- _Data for review_
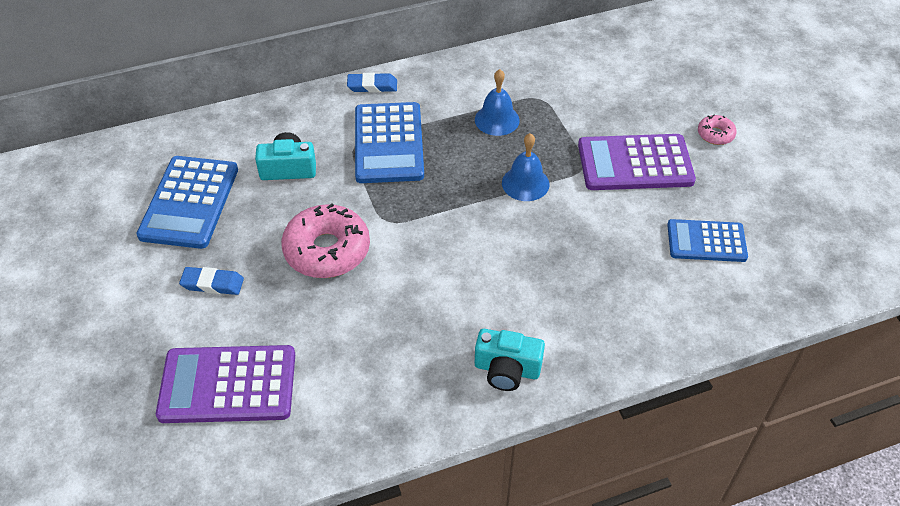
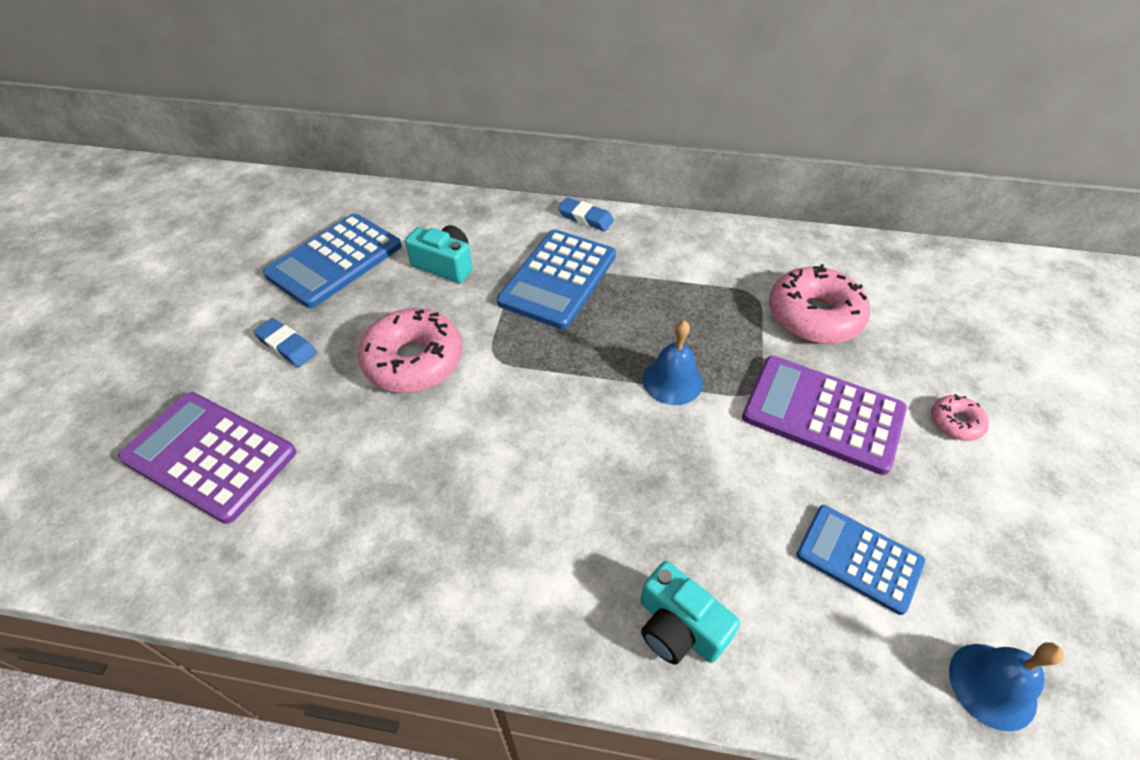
camera: 30 degrees right, 0 degrees up
blue bell [475,69,520,136] -> blue bell moved to [949,642,1064,731]
turquoise camera [475,329,545,391] -> turquoise camera moved to [641,561,740,665]
none -> pink donut [769,264,870,344]

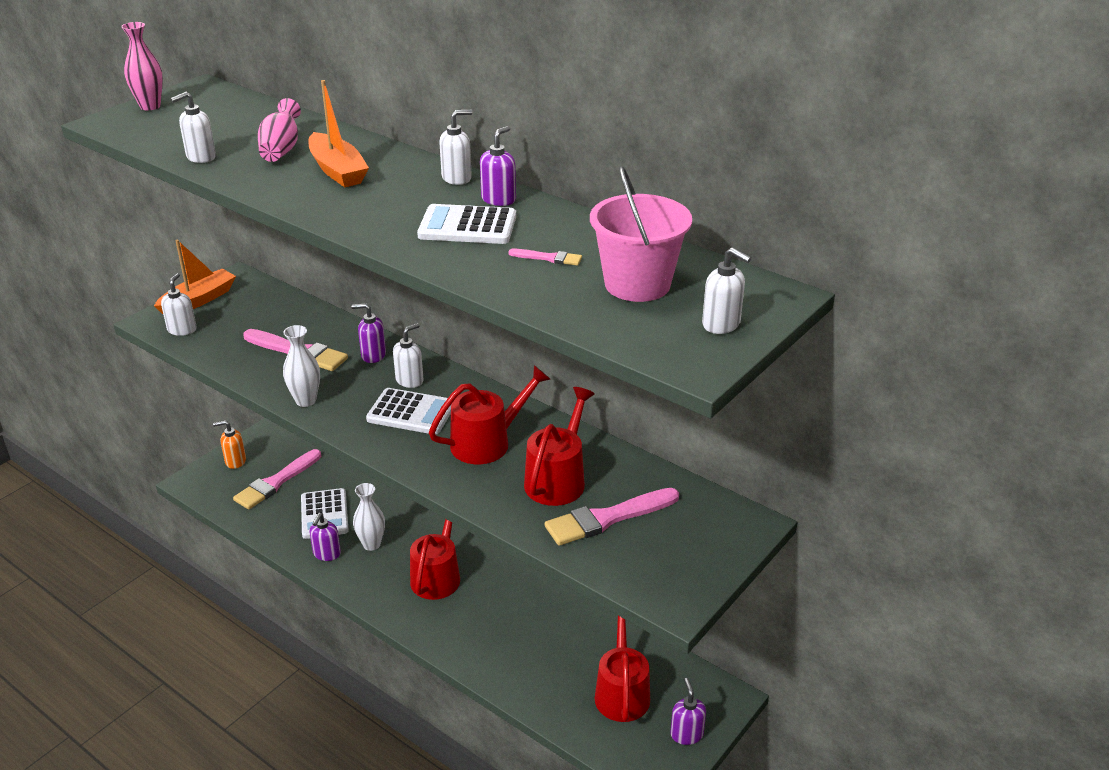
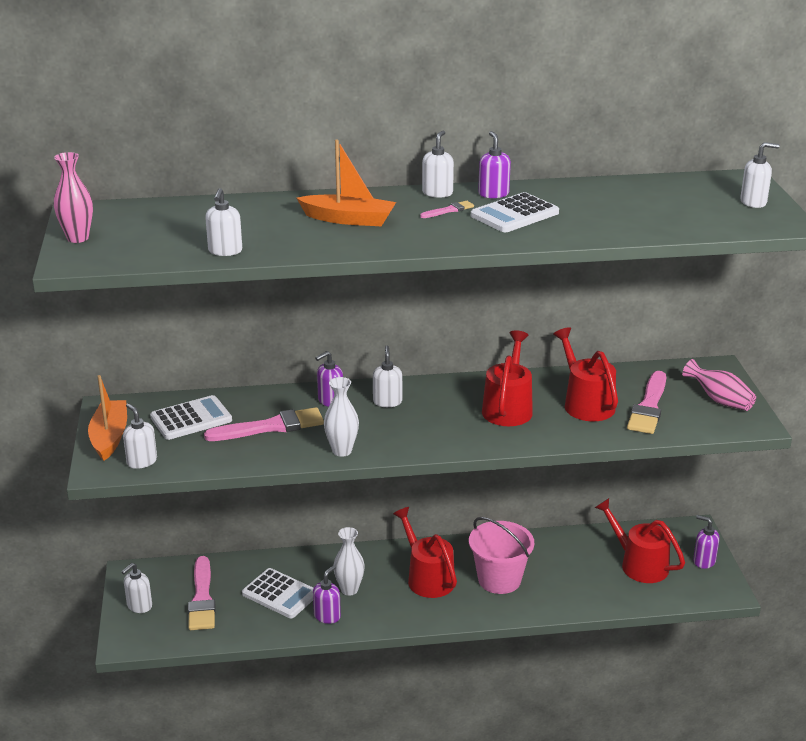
camera: 45 degrees left, 5 degrees down
orange soap dispenser [213,420,246,469] -> white soap dispenser [121,563,152,613]
pink vase [258,98,301,162] -> pink vase moved to [682,359,756,411]
purple soap dispenser [310,513,341,561] -> purple soap dispenser turned 120 degrees counterclockwise [313,565,341,624]
white calculator [366,388,451,434] -> white calculator moved to [150,395,232,440]
pink brush [509,249,582,266] -> pink brush moved to [420,201,474,218]
pink bucket [590,166,692,302] -> pink bucket moved to [469,517,534,594]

- _Task statement_
Each line in the data that holds the word "white" must be copied.

- _Exercise solution_
orange soap dispenser [213,420,246,469] -> white soap dispenser [121,563,152,613]
white calculator [366,388,451,434] -> white calculator moved to [150,395,232,440]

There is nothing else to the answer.